EXERCISE DETAILS:
Copy out exactly the lines spanning the line with "camera: 80 degrees left, 15 degrees up" to the line with "purple car [385,147,457,190]", inclusive, from the data underneath, with no pictures.

EXERCISE DATA:
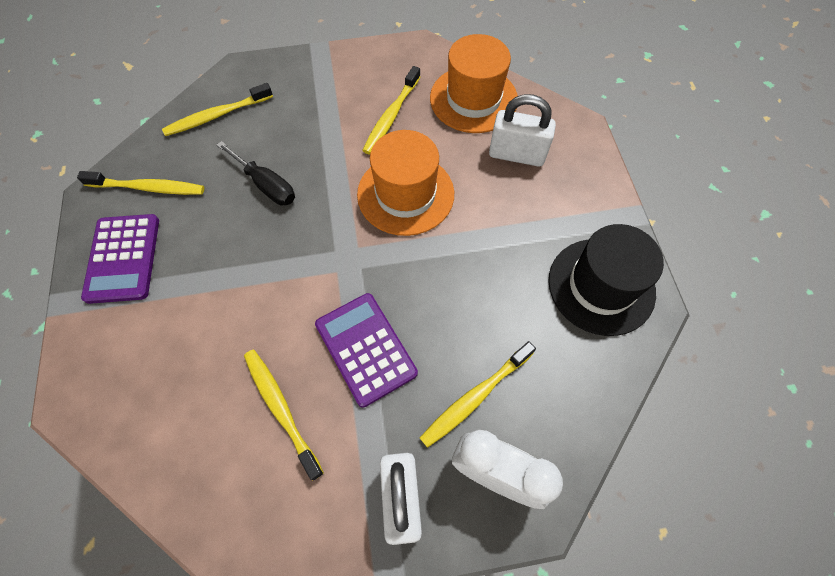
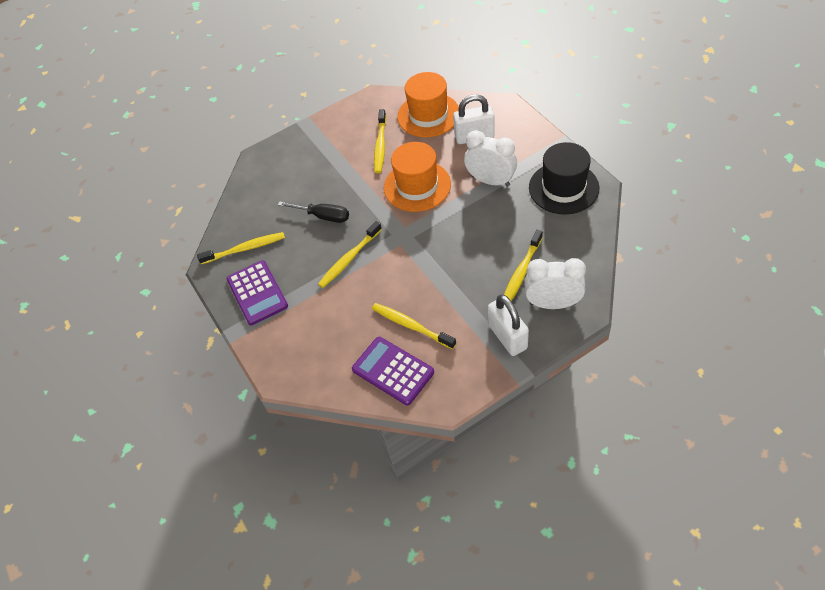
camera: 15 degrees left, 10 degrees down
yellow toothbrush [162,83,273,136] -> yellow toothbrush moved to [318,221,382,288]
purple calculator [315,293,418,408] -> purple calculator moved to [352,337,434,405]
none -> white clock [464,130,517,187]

...

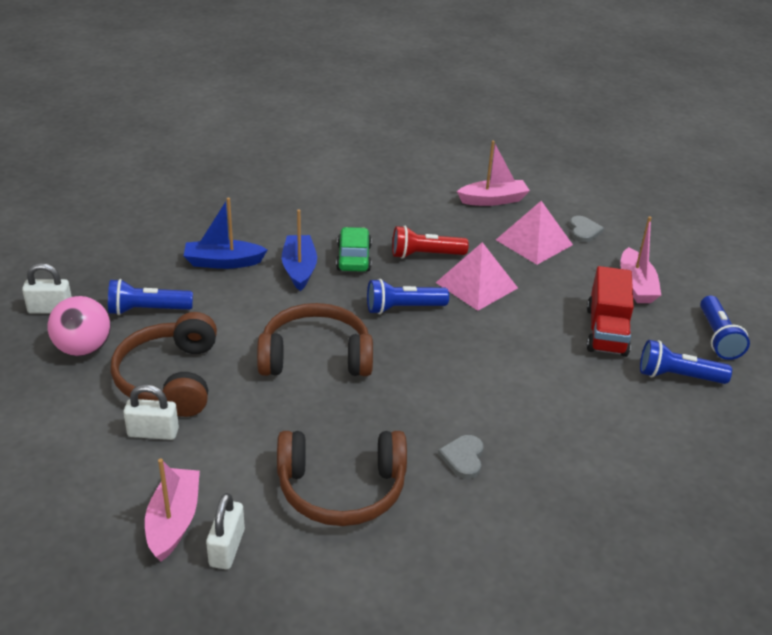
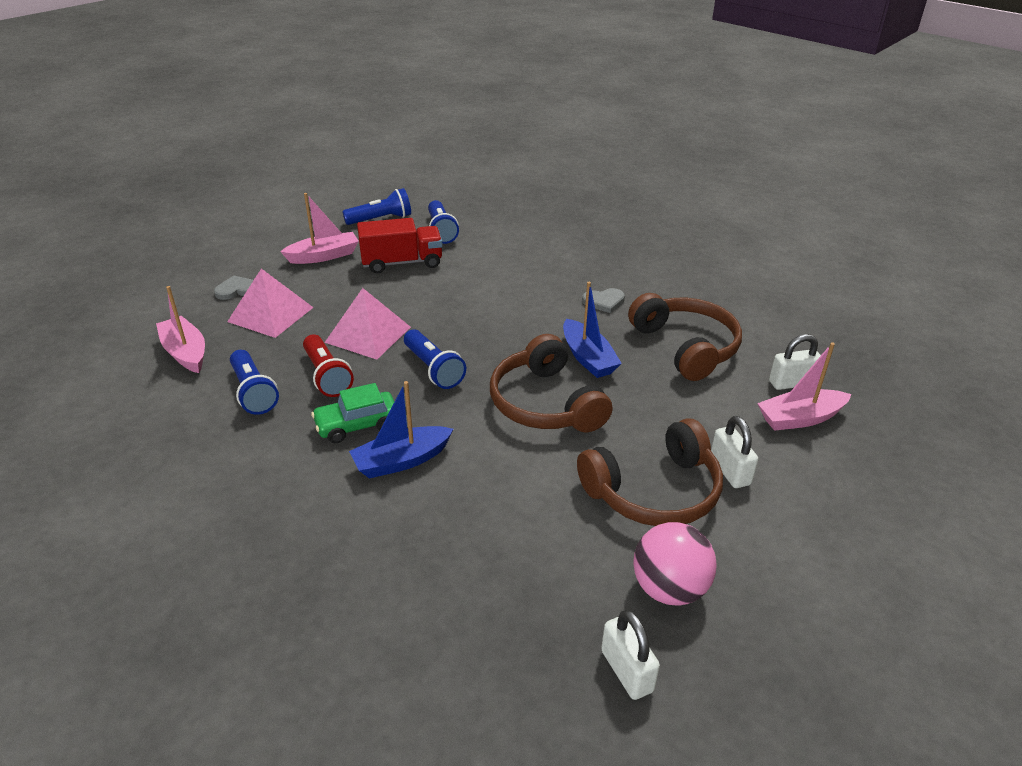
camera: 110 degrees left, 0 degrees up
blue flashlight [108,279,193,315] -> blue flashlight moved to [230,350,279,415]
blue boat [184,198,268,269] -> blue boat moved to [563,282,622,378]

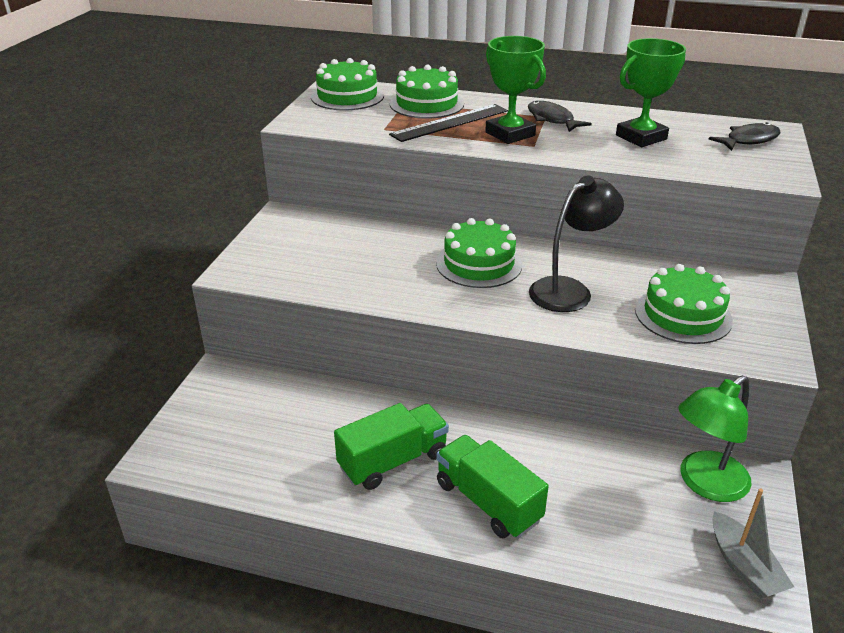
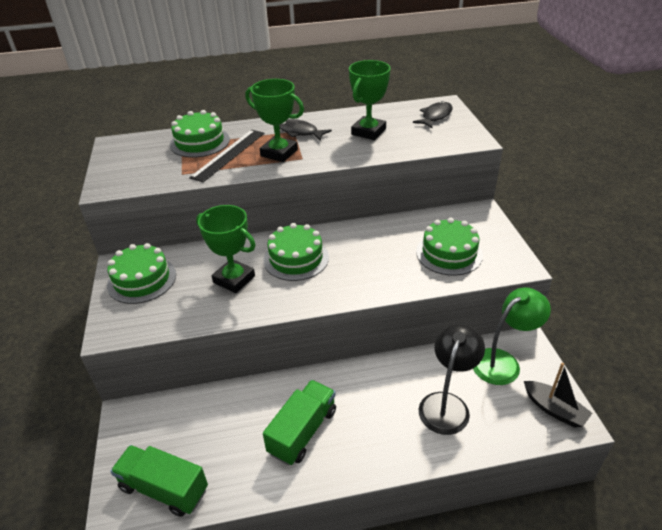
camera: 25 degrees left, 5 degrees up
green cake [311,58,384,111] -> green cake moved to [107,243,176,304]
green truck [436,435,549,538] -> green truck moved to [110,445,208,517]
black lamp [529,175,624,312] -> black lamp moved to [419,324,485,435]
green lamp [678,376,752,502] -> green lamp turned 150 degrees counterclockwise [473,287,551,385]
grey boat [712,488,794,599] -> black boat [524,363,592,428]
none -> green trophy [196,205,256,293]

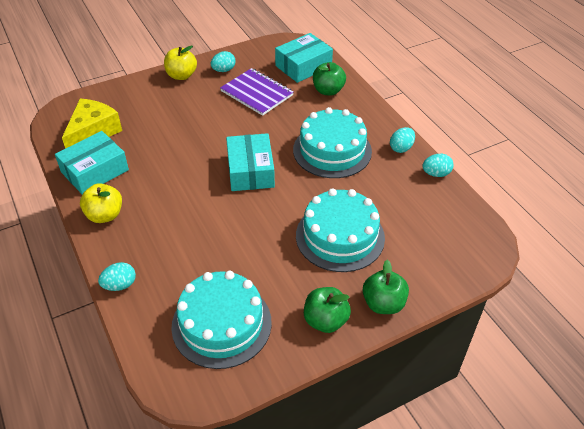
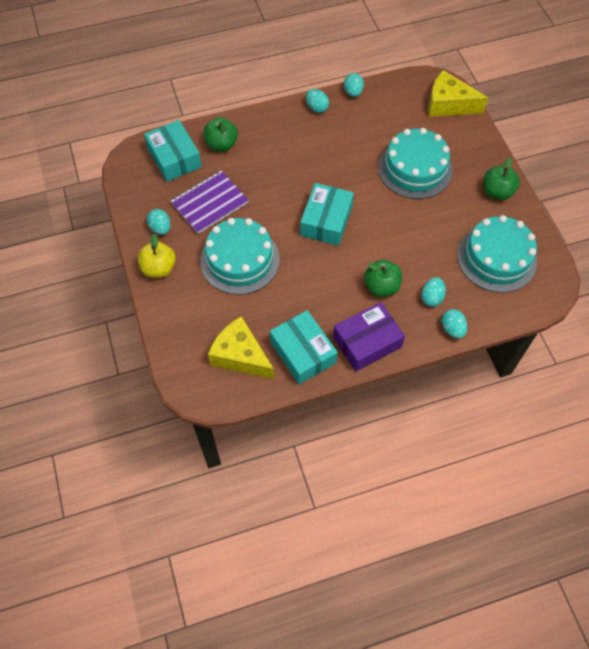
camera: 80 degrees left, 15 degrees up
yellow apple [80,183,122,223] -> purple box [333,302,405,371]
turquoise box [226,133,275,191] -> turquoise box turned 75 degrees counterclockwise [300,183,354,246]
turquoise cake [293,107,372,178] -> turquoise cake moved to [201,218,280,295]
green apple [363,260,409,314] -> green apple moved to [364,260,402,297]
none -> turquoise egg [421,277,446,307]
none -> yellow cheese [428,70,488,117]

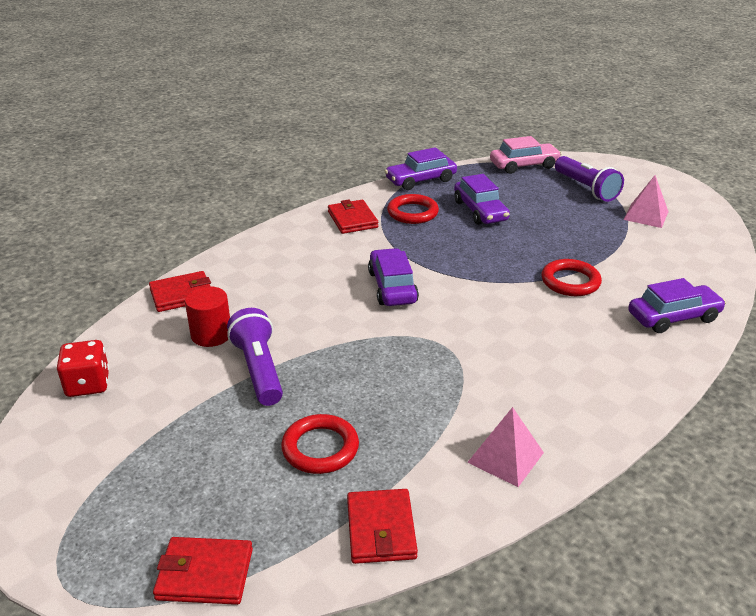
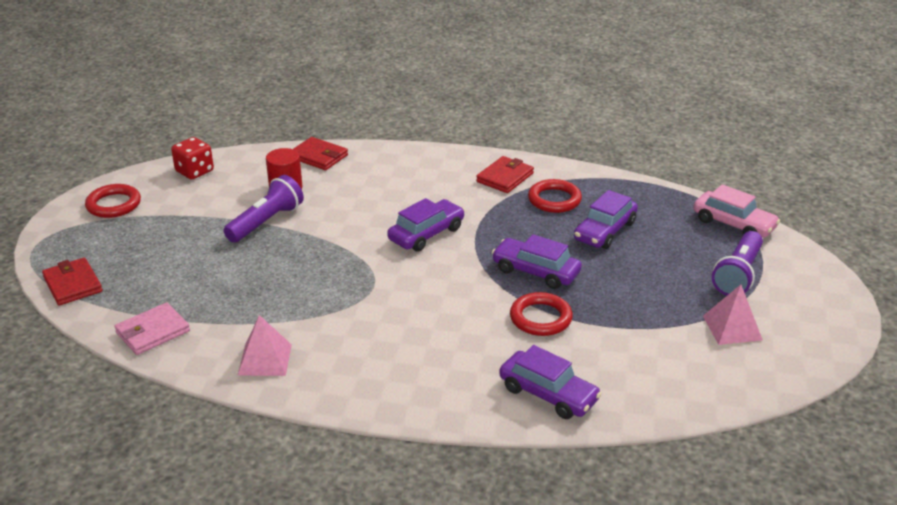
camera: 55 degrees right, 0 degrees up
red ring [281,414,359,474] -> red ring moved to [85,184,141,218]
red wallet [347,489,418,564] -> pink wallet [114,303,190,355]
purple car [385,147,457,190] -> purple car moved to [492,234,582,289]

FINISHED EXERCISE:
camera: 80 degrees left, 15 degrees up
yellow apple [80,183,122,223] -> purple box [333,302,405,371]
turquoise box [226,133,275,191] -> turquoise box turned 75 degrees counterclockwise [300,183,354,246]
turquoise cake [293,107,372,178] -> turquoise cake moved to [201,218,280,295]
green apple [363,260,409,314] -> green apple moved to [364,260,402,297]
none -> turquoise egg [421,277,446,307]
none -> yellow cheese [428,70,488,117]

camera: 55 degrees right, 0 degrees up
red ring [281,414,359,474] -> red ring moved to [85,184,141,218]
red wallet [347,489,418,564] -> pink wallet [114,303,190,355]
purple car [385,147,457,190] -> purple car moved to [492,234,582,289]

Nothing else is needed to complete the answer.